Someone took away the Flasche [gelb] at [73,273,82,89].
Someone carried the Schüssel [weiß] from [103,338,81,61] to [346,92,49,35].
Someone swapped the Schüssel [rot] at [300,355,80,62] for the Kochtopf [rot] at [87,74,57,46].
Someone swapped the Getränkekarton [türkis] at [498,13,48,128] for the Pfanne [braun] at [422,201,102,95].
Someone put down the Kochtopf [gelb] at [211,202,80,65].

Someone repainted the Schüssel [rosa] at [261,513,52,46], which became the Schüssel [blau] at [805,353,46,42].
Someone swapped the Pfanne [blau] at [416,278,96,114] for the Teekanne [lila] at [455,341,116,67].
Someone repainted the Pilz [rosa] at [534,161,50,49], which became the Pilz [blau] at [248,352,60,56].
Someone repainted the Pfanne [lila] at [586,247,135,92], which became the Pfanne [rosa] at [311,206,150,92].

* [EXERCISE GOAL]: Exact reproduction is required. Give the lines of the data from its first line through the line containing "Someone swapped the Getränkekarton", and no others.

* [RESPONSE TO THIS TASK]:
Someone took away the Flasche [gelb] at [73,273,82,89].
Someone carried the Schüssel [weiß] from [103,338,81,61] to [346,92,49,35].
Someone swapped the Schüssel [rot] at [300,355,80,62] for the Kochtopf [rot] at [87,74,57,46].
Someone swapped the Getränkekarton [türkis] at [498,13,48,128] for the Pfanne [braun] at [422,201,102,95].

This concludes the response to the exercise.